■ **DIRECTIONS FOR THIS TASK**: Retype exactly the span of lines below from the one with "(646, 126) = (178, 143): pink" through the one with "(619, 178) = (514, 177): black". Do not include pictures.

━━━ SUPPLIED DATA ━━━

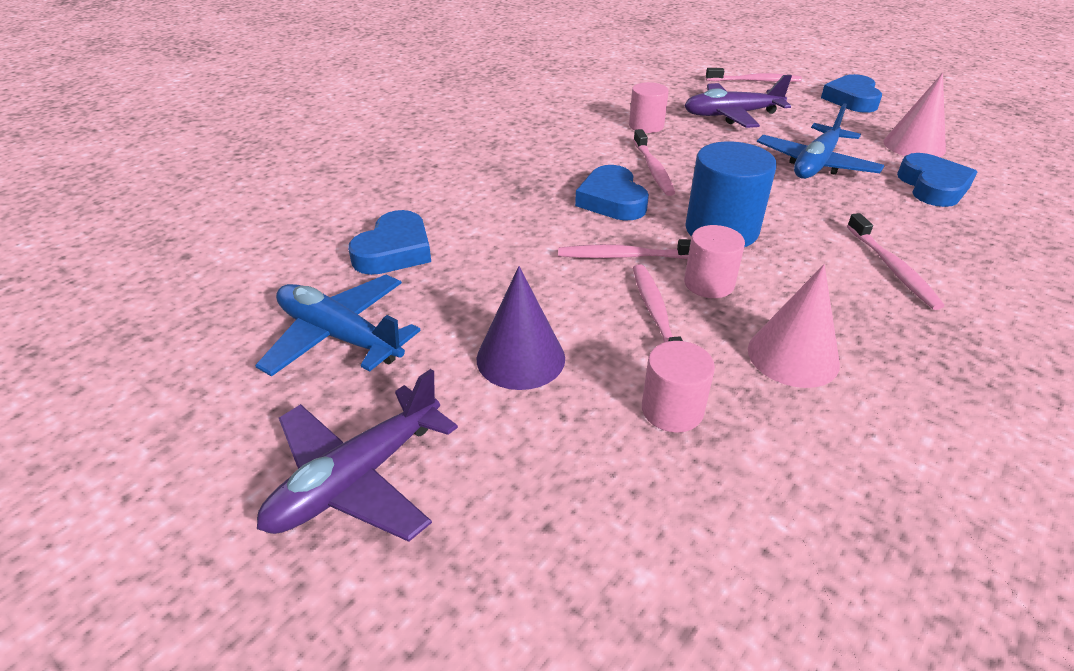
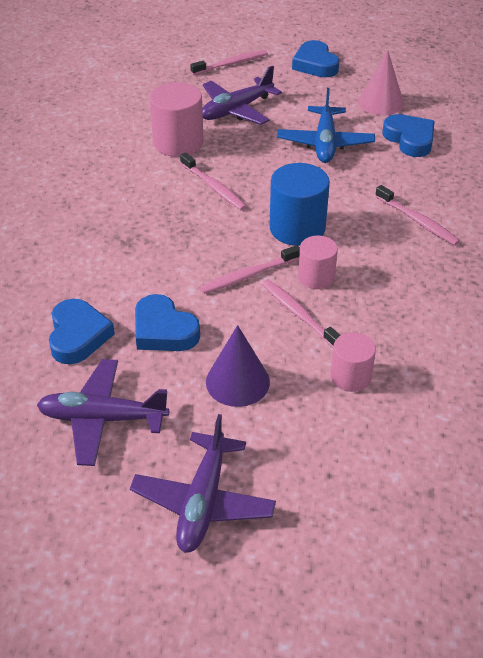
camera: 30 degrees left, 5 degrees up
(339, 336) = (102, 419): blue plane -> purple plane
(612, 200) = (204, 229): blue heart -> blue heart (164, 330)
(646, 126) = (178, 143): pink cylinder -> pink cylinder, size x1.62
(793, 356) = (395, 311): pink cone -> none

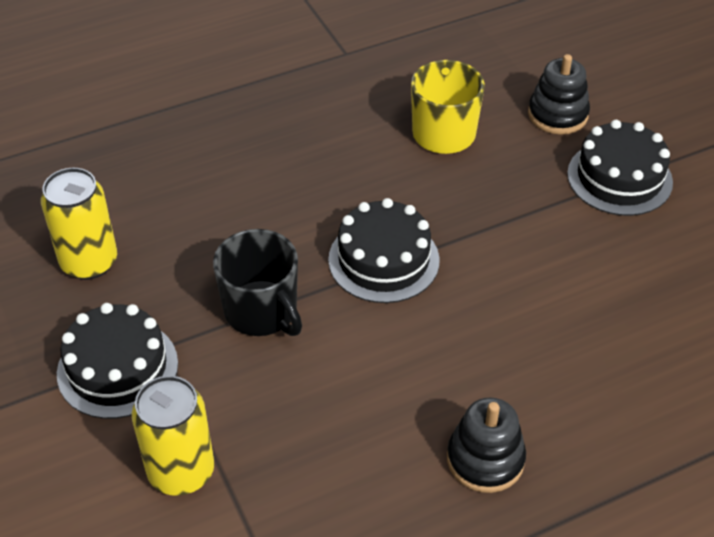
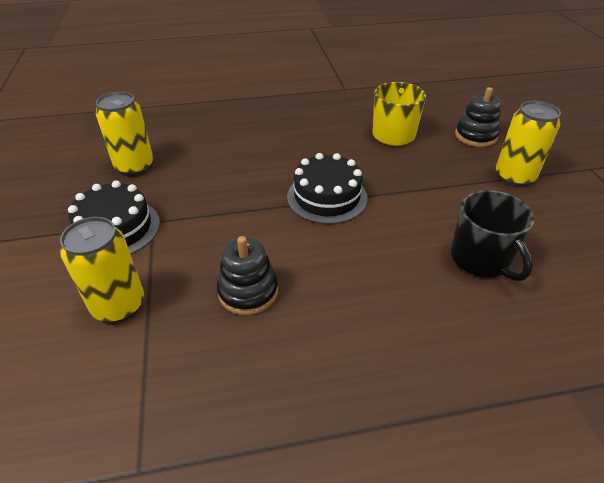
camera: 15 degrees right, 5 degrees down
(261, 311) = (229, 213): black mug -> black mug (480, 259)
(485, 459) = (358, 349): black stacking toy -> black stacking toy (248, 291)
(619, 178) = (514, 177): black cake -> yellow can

━━━
━━━ SUPPLIED DATA ━━━

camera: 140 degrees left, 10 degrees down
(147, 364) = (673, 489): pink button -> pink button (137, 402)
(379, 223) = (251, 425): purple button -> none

━━━

■ **ANSWER SPACE**:
(646, 126) = (178, 143): pink cylinder -> pink cylinder, size x1.62
(793, 356) = (395, 311): pink cone -> none

camera: 15 degrees right, 5 degrees down
(261, 311) = (229, 213): black mug -> black mug (480, 259)
(485, 459) = (358, 349): black stacking toy -> black stacking toy (248, 291)
(619, 178) = (514, 177): black cake -> yellow can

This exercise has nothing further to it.